• _WORK ORDER_:
Down to the last line, set down the listing below exactly, apart from its pictures.

• _INFORMATION SHOWN_:
┏━━

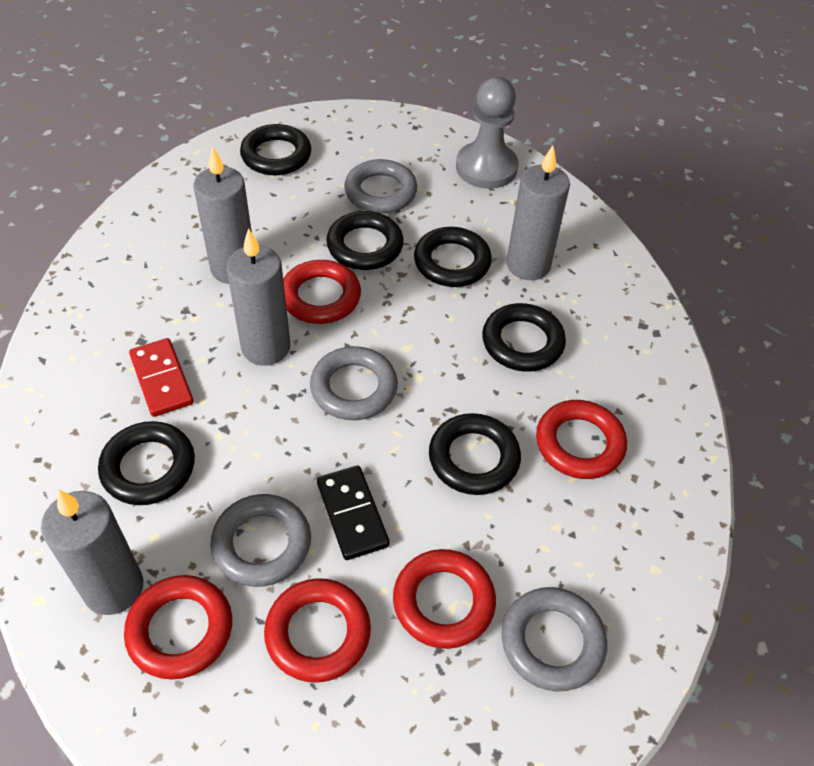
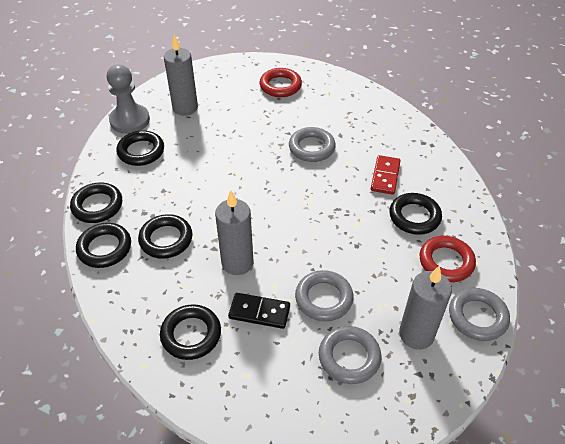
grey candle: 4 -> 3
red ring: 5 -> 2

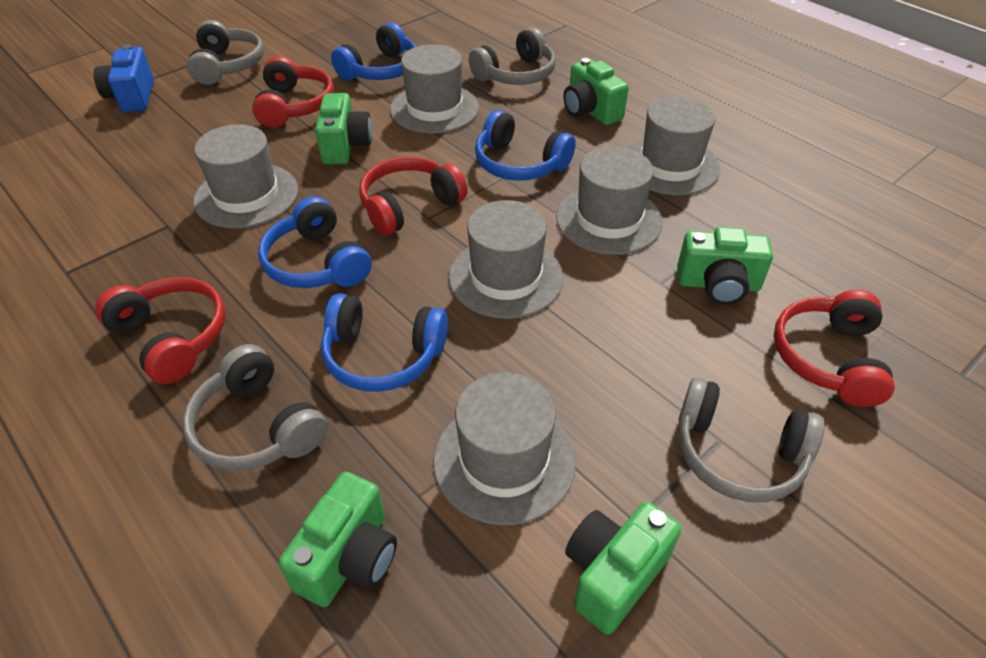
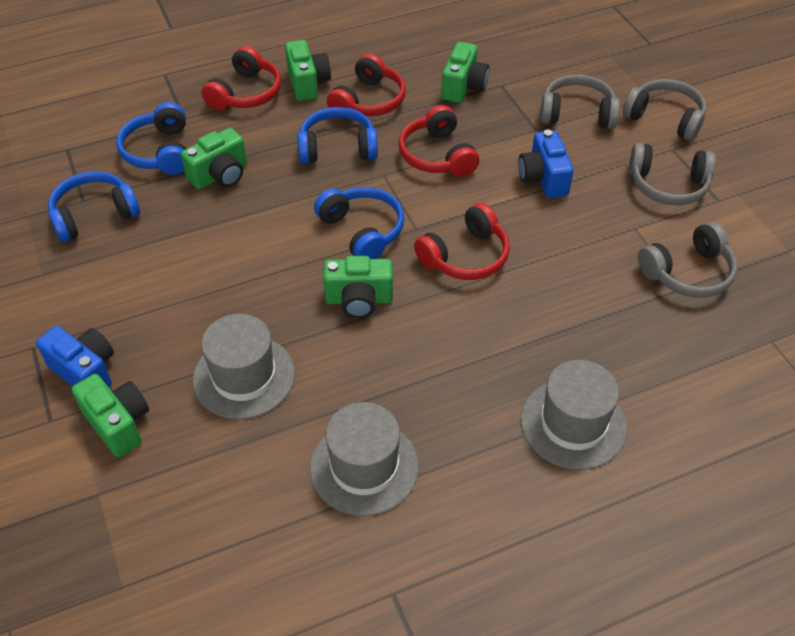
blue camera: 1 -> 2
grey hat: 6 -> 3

┗━━

• _OUTPUT FOR THIS TASK_:
grey candle: 4 -> 3
red ring: 5 -> 2

blue camera: 1 -> 2
grey hat: 6 -> 3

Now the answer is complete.